• Given problem
Which lines in the listing contain the string "Finnish"? Pull out each of them in full.

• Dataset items
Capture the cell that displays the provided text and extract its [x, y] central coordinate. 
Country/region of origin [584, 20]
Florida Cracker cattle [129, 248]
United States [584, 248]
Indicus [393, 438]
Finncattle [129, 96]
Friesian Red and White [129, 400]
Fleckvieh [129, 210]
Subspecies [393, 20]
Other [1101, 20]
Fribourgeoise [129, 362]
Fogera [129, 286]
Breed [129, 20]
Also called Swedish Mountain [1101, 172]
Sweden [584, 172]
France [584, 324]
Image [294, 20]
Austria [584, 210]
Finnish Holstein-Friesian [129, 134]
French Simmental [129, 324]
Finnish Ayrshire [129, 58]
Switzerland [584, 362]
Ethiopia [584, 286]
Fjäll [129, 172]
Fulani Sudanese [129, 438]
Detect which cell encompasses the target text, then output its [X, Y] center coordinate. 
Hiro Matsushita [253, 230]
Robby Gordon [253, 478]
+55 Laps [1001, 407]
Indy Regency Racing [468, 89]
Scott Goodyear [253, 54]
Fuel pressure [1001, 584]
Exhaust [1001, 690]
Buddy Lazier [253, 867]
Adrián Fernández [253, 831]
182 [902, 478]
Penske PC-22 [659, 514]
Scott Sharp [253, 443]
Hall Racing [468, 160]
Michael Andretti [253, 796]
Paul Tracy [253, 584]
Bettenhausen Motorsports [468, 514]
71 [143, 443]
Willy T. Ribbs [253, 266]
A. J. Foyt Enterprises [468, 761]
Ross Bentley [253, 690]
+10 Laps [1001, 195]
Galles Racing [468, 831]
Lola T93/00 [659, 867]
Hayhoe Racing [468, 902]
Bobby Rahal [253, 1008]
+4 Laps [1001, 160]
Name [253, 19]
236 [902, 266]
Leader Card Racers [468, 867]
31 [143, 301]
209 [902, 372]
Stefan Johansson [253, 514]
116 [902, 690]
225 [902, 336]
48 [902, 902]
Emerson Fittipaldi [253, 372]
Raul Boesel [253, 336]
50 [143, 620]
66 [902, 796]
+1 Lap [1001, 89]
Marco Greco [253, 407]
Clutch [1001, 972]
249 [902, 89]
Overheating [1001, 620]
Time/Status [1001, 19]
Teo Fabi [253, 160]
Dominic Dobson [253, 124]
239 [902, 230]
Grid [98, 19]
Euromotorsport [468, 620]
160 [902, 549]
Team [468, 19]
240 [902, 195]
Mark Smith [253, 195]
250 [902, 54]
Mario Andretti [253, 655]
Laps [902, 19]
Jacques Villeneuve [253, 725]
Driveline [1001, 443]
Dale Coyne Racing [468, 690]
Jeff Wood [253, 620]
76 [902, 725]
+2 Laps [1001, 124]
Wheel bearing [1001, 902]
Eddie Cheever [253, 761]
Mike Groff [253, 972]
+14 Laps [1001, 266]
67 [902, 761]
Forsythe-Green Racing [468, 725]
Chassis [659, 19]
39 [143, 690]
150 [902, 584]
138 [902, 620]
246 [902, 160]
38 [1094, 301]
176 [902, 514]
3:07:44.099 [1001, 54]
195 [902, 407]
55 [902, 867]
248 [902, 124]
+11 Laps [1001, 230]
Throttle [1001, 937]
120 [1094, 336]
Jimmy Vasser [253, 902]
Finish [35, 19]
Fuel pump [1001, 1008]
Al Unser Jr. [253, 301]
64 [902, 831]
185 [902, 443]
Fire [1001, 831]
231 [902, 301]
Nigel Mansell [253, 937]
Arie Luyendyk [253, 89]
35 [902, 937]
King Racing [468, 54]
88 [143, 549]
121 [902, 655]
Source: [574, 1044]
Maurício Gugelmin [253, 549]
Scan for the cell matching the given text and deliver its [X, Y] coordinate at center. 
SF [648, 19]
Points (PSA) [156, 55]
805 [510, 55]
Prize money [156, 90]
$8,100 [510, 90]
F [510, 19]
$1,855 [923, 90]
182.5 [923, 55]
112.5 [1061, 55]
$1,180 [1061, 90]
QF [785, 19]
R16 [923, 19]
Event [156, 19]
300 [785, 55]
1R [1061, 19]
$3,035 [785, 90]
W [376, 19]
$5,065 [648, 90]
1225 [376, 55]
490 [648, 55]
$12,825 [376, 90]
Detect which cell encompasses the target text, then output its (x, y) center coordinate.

• Exercise answer
Finnish Holstein-Friesian [129, 134]
Finnish Ayrshire [129, 58]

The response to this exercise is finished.